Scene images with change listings
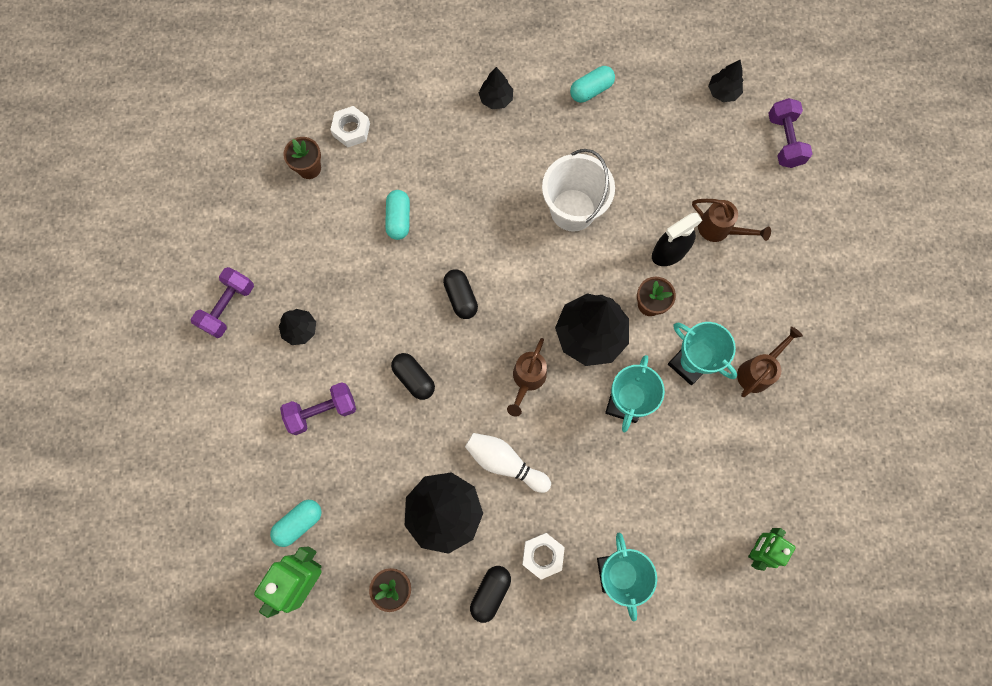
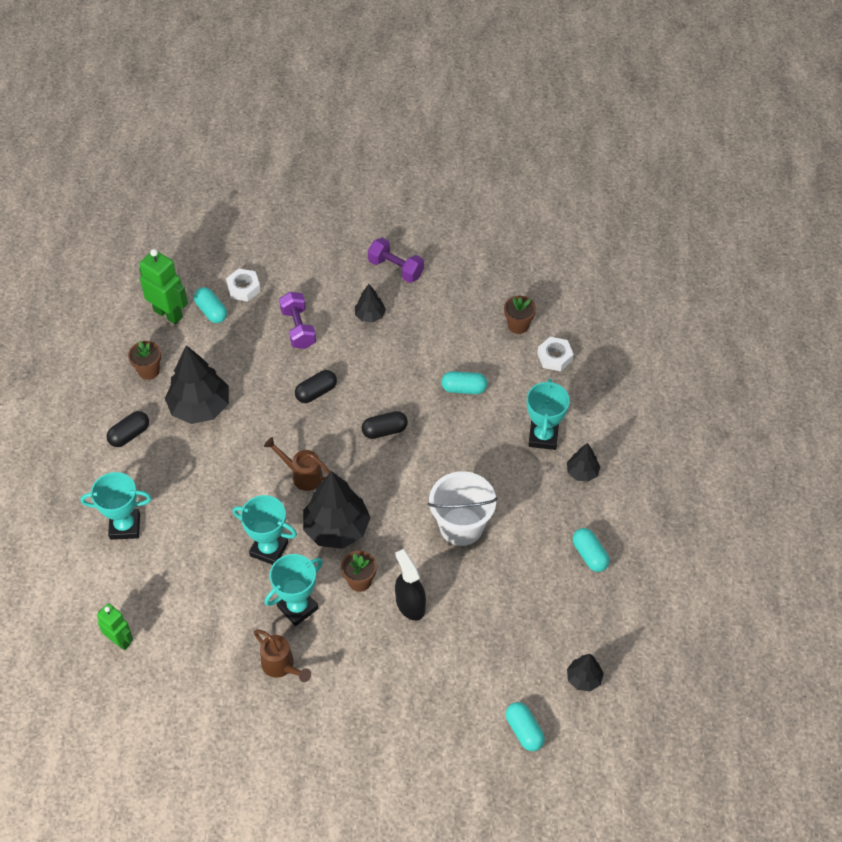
camera: 95 degrees right, 20 degrees down
white bowling pin [465,433,551,493] -> none
black capsule [470,566,511,623] -> black capsule turned 75 degrees counterclockwise [106,411,149,447]
white nut [522,533,565,580] -> white nut moved to [226,269,261,302]
brown watering can [692,199,771,242] -> none
purple dumbbell [768,98,813,168] -> turquoise capsule [506,702,545,751]
none -> turquoise trophy [527,379,570,450]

## What is required
Transcribe the records above exactly, without images.

## Reply
camera: 95 degrees right, 20 degrees down
white bowling pin [465,433,551,493] -> none
black capsule [470,566,511,623] -> black capsule turned 75 degrees counterclockwise [106,411,149,447]
white nut [522,533,565,580] -> white nut moved to [226,269,261,302]
brown watering can [692,199,771,242] -> none
purple dumbbell [768,98,813,168] -> turquoise capsule [506,702,545,751]
none -> turquoise trophy [527,379,570,450]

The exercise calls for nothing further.